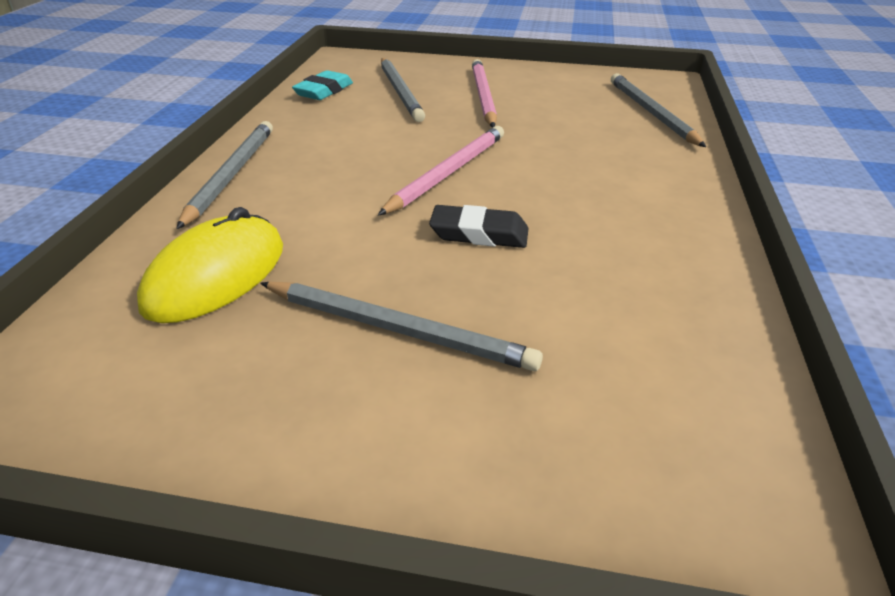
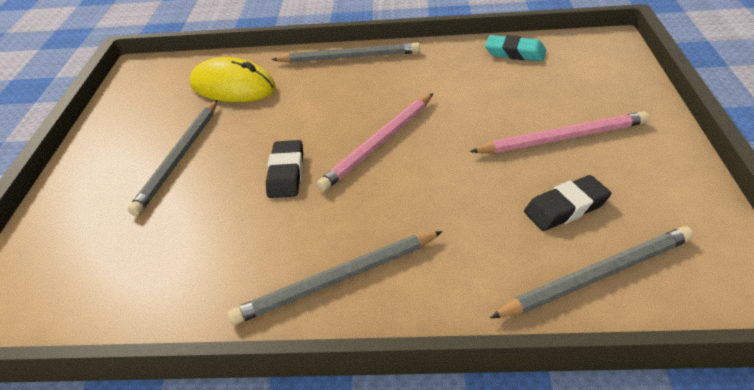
camera: 85 degrees right, 5 degrees up
(400, 92) = (540, 89): grey pencil -> grey pencil (337, 280)
(448, 173) = (379, 143): pink pencil -> pink pencil turned 105 degrees clockwise
(575, 110) = (566, 208): none -> black eraser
━━━━━━
• [YOUR GOAL]
The answer is every line in the data where the word "pencil" appears.

• [COMPLETED TASK]
(400, 92) = (540, 89): grey pencil -> grey pencil (337, 280)
(448, 173) = (379, 143): pink pencil -> pink pencil turned 105 degrees clockwise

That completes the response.